■ PROMPT:
Write down the lines exactly as they appear, from the one that contains "none -> red brick E1:F1 level 1" through the final line of the records, so that both ends are kept and no pictures come along.

(Scene change data)
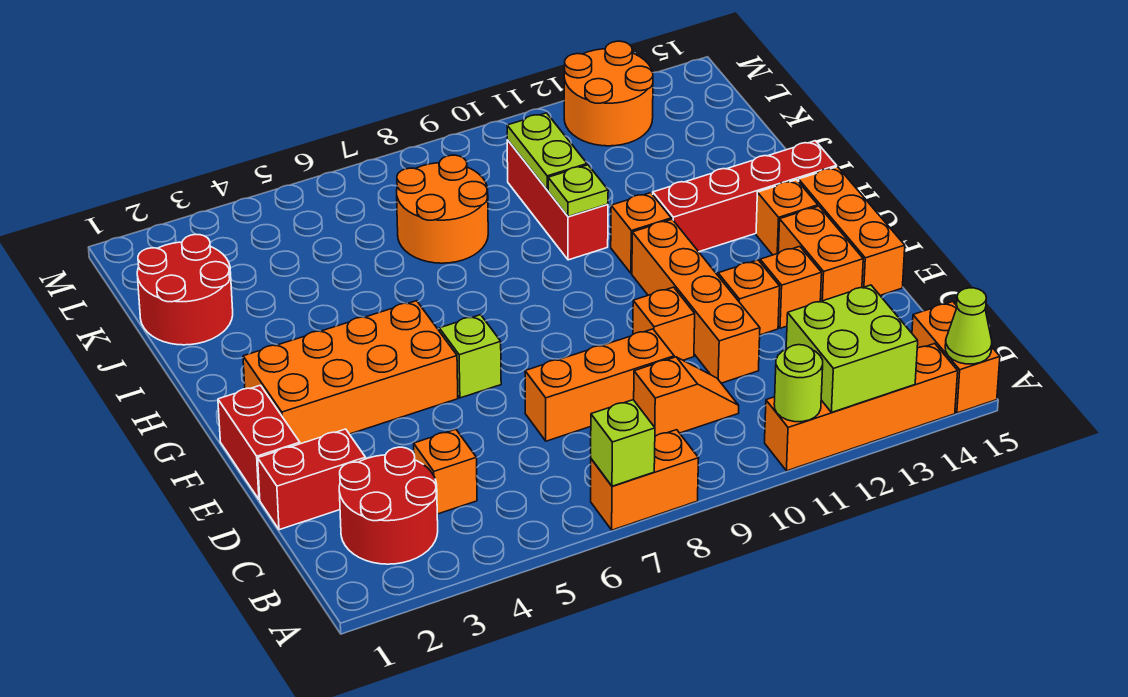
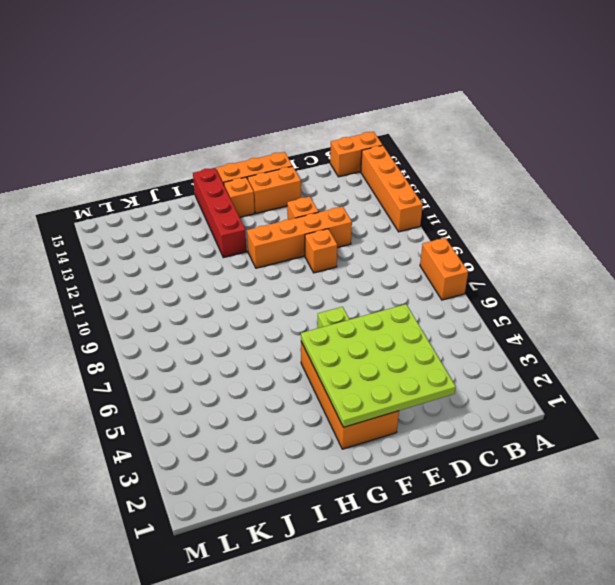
lime plate D2:G5 level 2 -> none
none -> red round brick B2:C3 level 1
none -> orange brick C4 level 1
none -> orange slope C9:C10 level 1 top 9
none -> red brick D1:D2 level 1

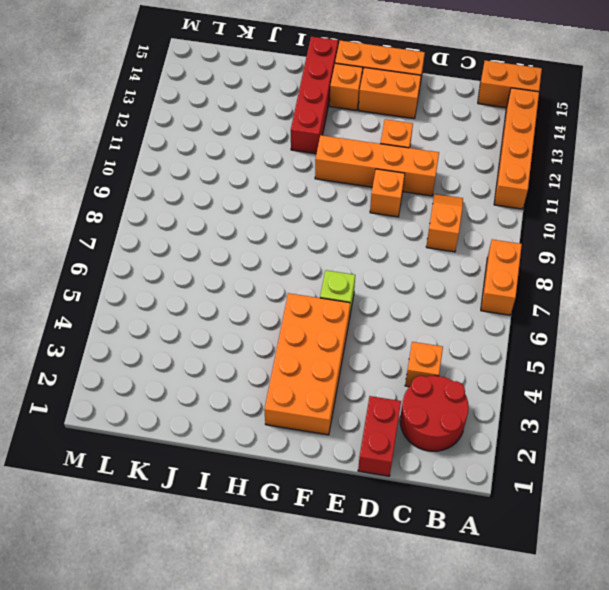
none -> orange brick D7:D9 level 1
none -> red brick E1:F1 level 1
none -> orange brick E13 level 1
none -> orange brick H11 level 1

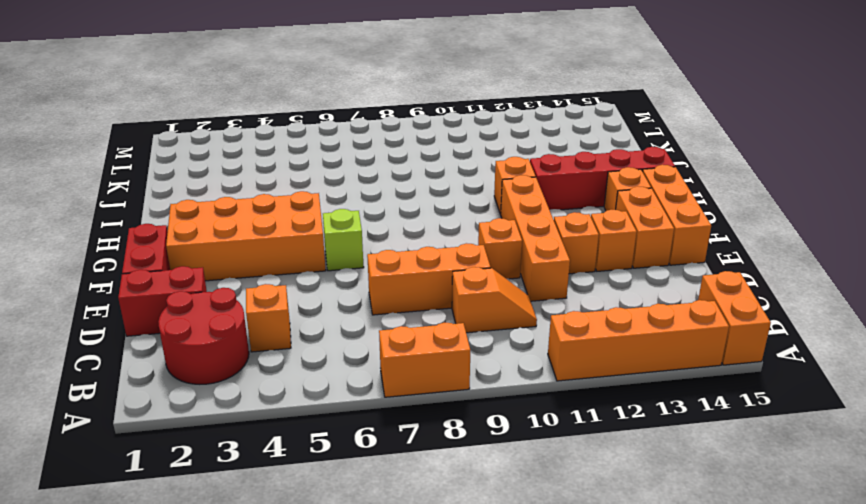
none -> red brick I10:K10 level 1
none -> red round brick J1:K2 level 1
none -> orange round brick J7:K8 level 1
none -> orange round brick L12:M13 level 1

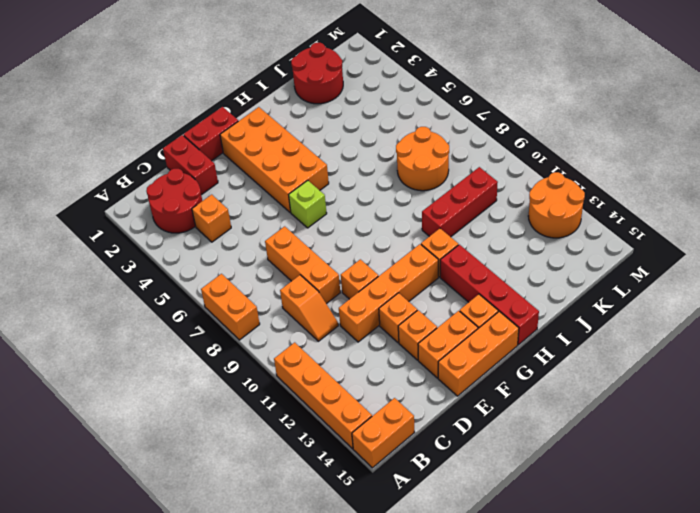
none -> lime brick A7 level 2
none -> lime round brick A11 level 2
none -> lime brick A12:B13 level 2
none -> lime cone A15 level 2

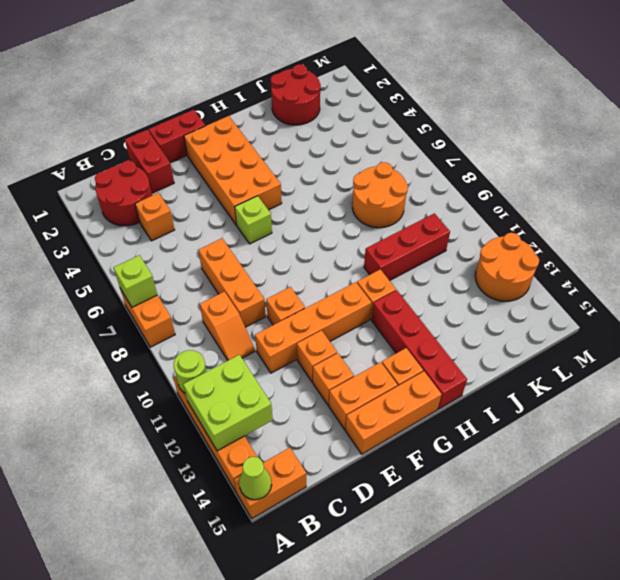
none -> lime plate I10 level 2
none -> lime plate J10:K10 level 2

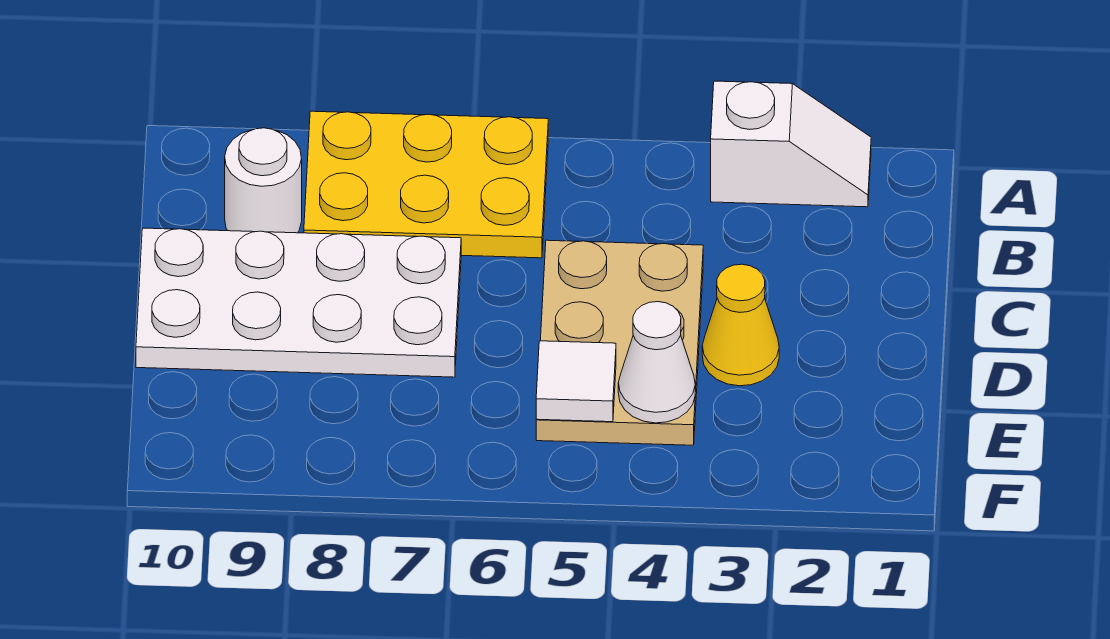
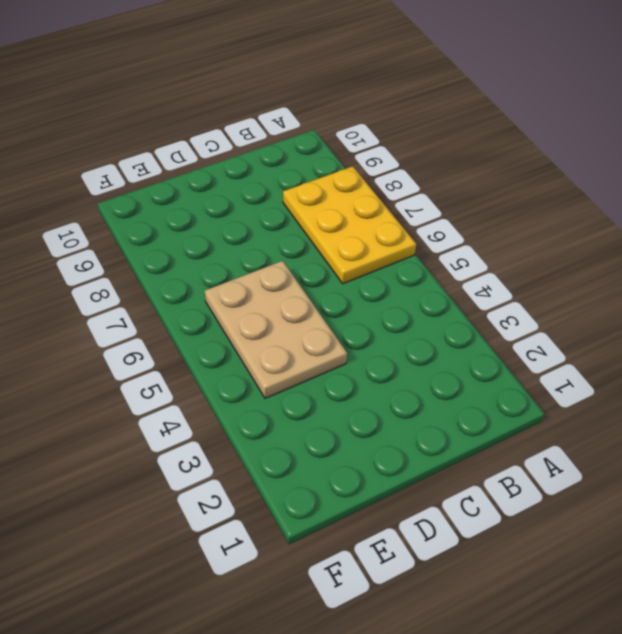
tan plate D4:E6 level 1 -> tan plate C4:E5 level 1
none -> white slope A2:A3 level 1 top 3
none -> white round brick B9 level 1

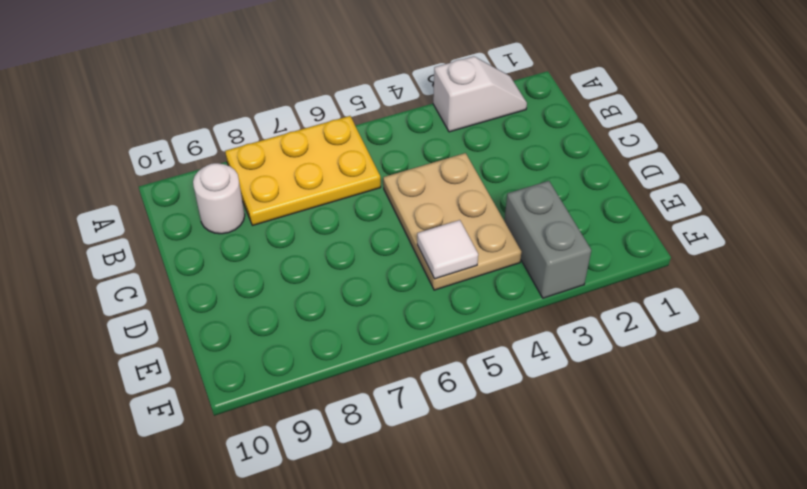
grey brick E3:F3 level 1 -> none
none -> white plate C7:D10 level 1
none -> yellow cone D3 level 1

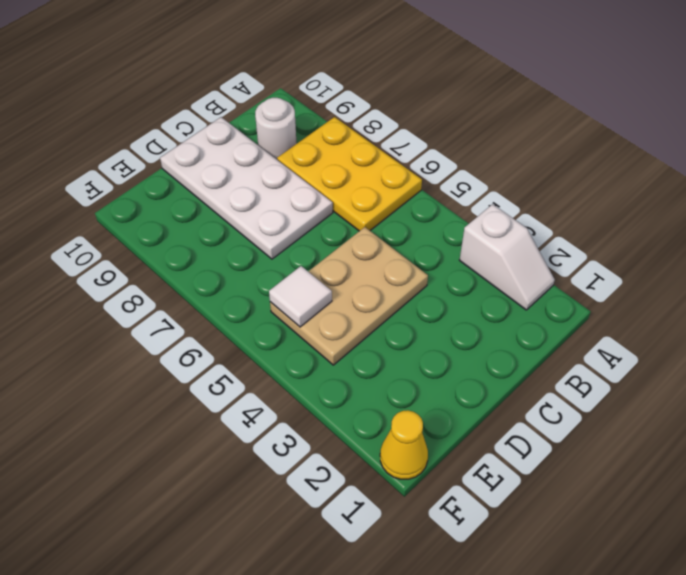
yellow cone F1 level 1 -> yellow cone D3 level 1
none -> white cone E4 level 2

■ RESULT BELOW:
none -> red brick E1:F1 level 1
none -> orange brick E13 level 1
none -> orange brick H11 level 1

none -> red brick I10:K10 level 1
none -> red round brick J1:K2 level 1
none -> orange round brick J7:K8 level 1
none -> orange round brick L12:M13 level 1

none -> lime brick A7 level 2
none -> lime round brick A11 level 2
none -> lime brick A12:B13 level 2
none -> lime cone A15 level 2

none -> lime plate I10 level 2
none -> lime plate J10:K10 level 2

tan plate D4:E6 level 1 -> tan plate C4:E5 level 1
none -> white slope A2:A3 level 1 top 3
none -> white round brick B9 level 1

grey brick E3:F3 level 1 -> none
none -> white plate C7:D10 level 1
none -> yellow cone D3 level 1

yellow cone F1 level 1 -> yellow cone D3 level 1
none -> white cone E4 level 2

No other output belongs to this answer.